▶ **Information given**:
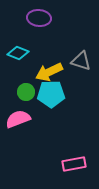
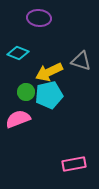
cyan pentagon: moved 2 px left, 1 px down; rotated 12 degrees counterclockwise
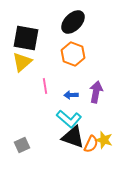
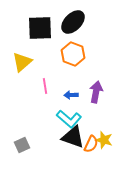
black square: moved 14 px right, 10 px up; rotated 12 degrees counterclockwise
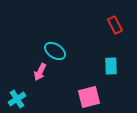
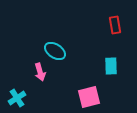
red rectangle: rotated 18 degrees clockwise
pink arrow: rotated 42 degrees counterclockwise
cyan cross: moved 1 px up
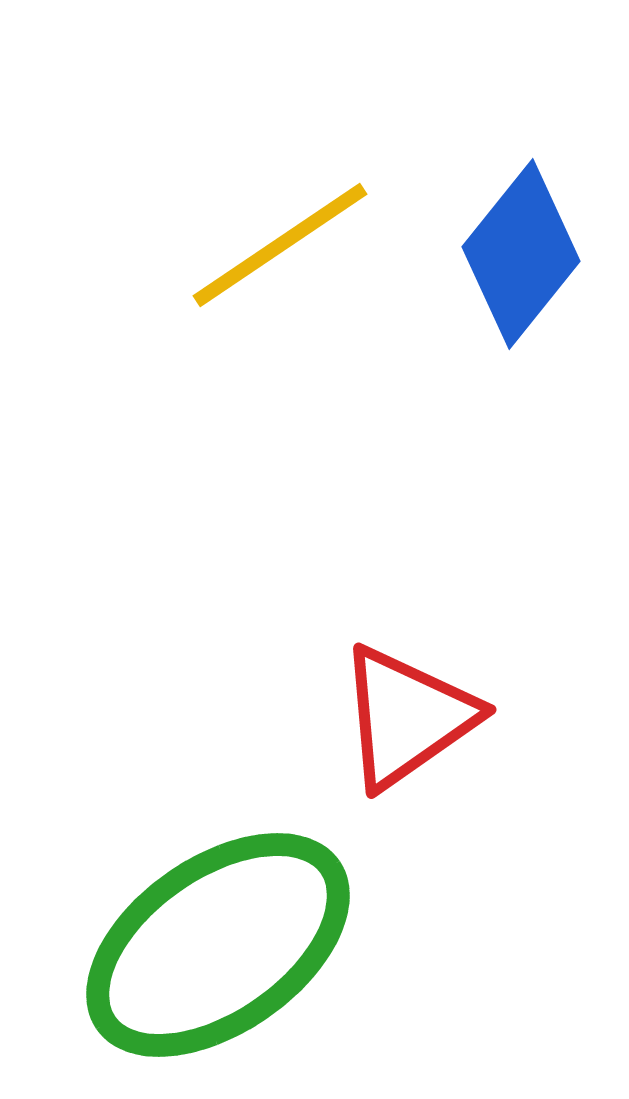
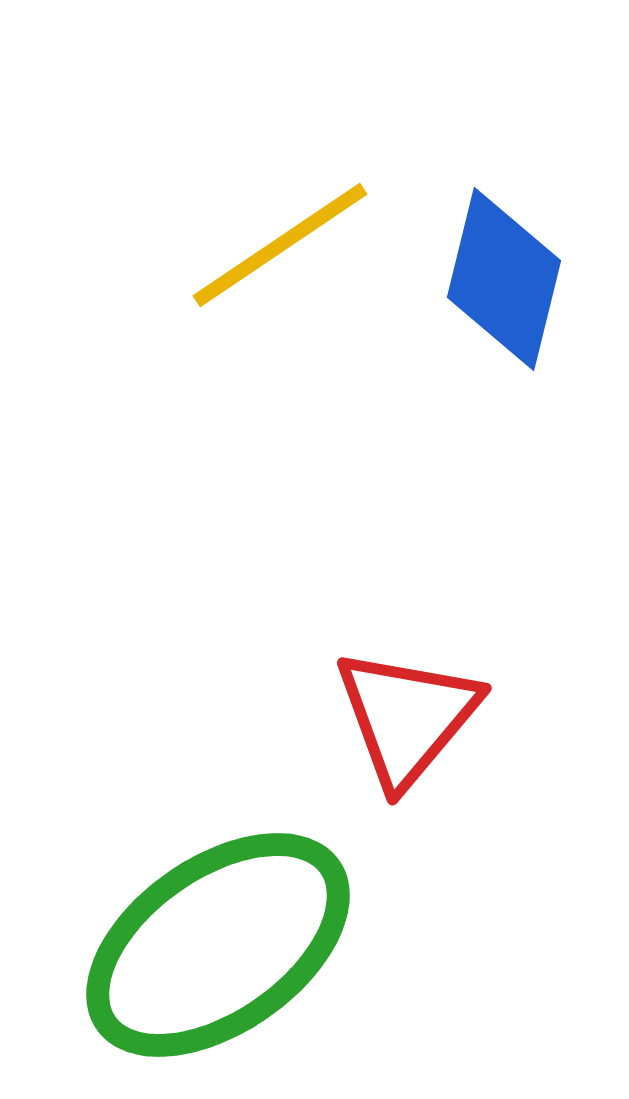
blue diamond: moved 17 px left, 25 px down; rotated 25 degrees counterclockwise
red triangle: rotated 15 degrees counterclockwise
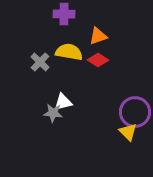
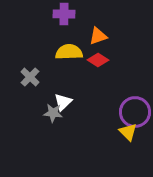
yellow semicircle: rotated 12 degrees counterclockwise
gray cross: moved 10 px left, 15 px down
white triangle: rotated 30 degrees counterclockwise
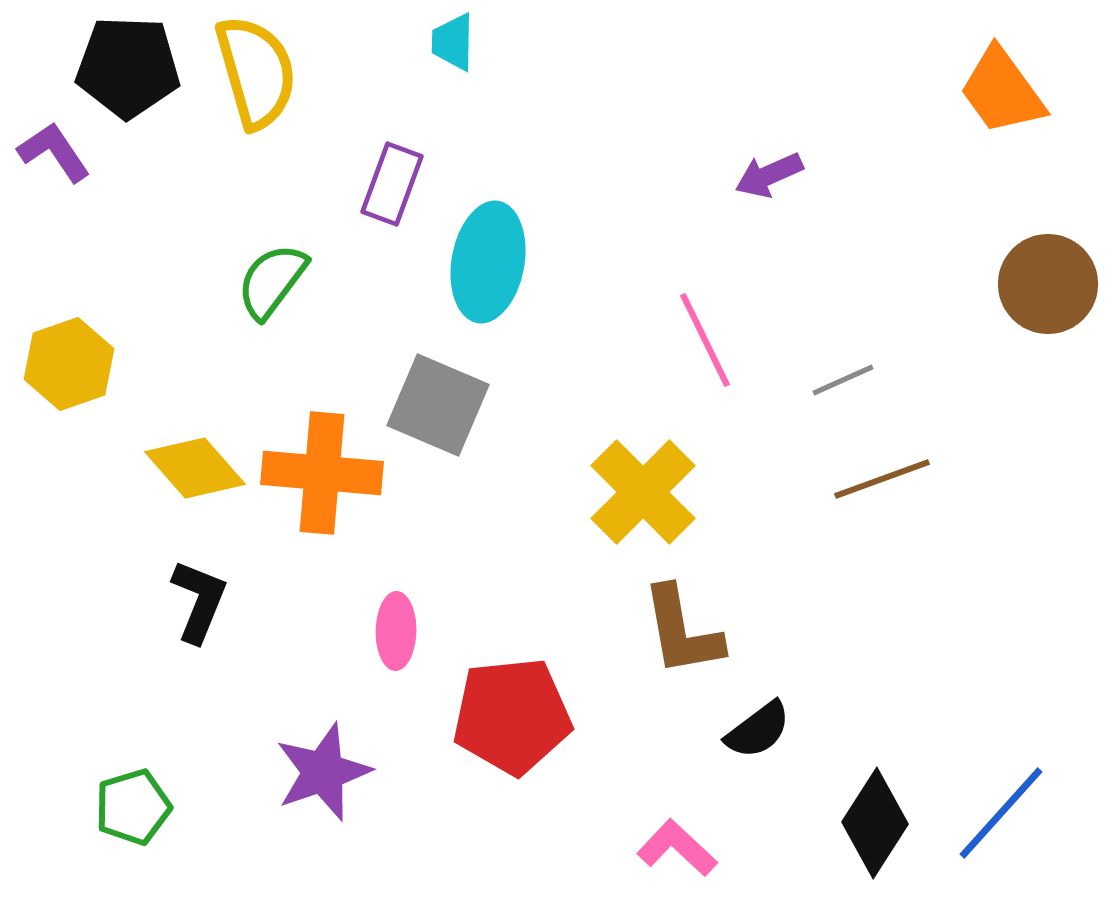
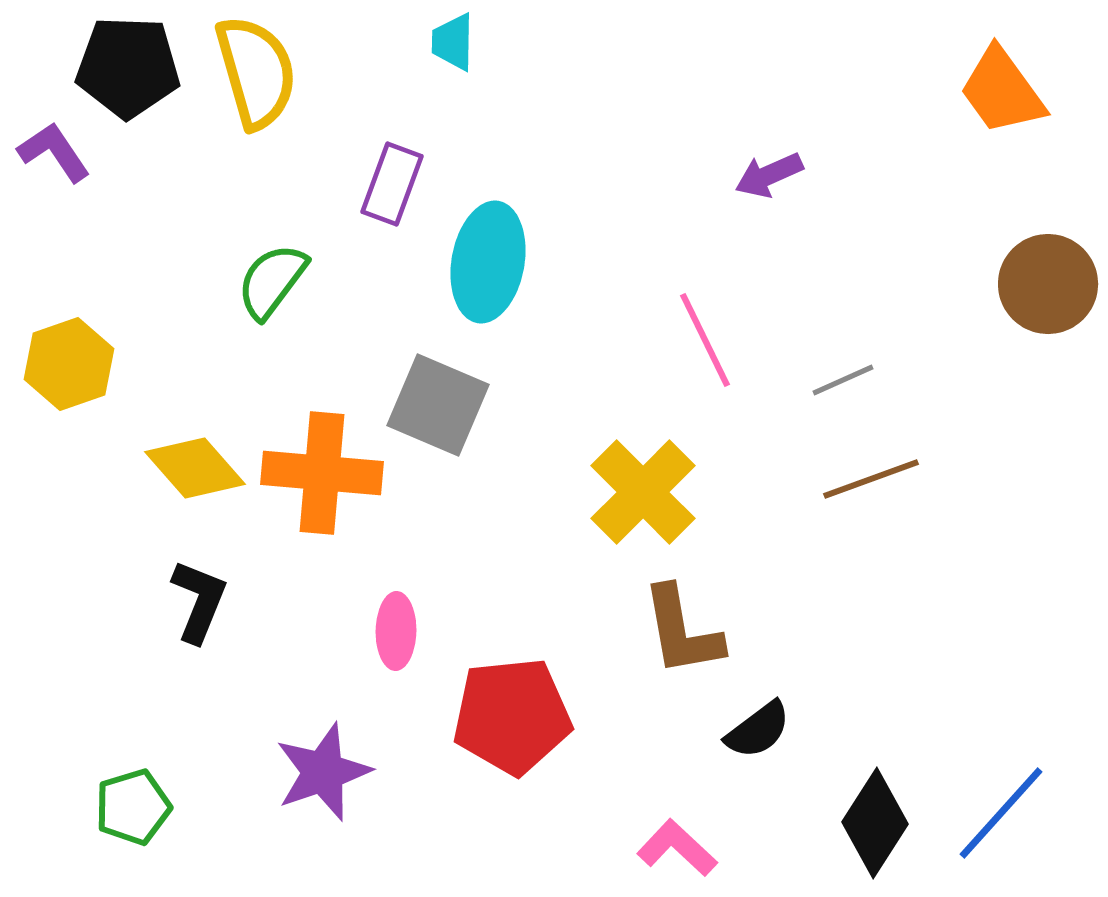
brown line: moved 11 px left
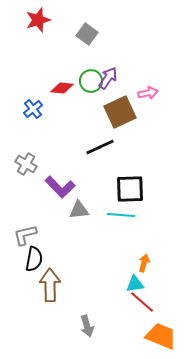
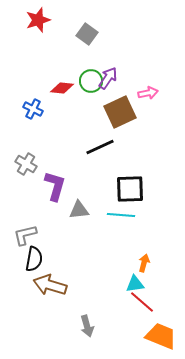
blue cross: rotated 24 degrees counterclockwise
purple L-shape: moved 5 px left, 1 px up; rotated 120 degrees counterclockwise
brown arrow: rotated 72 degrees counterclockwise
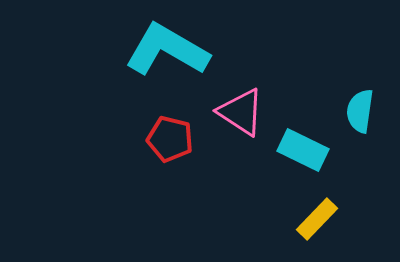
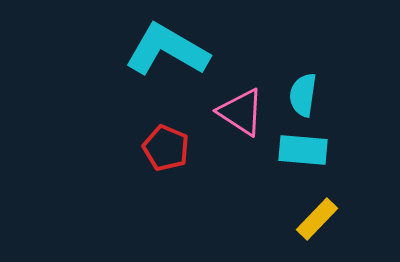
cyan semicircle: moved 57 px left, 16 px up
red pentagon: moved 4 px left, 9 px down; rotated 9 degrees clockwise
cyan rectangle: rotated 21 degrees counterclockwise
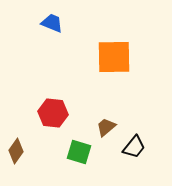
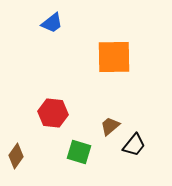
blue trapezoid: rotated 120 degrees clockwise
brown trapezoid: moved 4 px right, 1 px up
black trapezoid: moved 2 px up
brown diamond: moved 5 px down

▶ **Task**:
For each line in the data above that contains the string "down", extract the line.

▶ **Solution to the problem**:
cyan pentagon: moved 2 px left, 1 px down; rotated 12 degrees counterclockwise
blue diamond: moved 17 px left, 25 px down; rotated 25 degrees counterclockwise
gray cross: moved 10 px left, 15 px down
red pentagon: moved 4 px left, 9 px down; rotated 9 degrees clockwise
brown diamond: moved 5 px down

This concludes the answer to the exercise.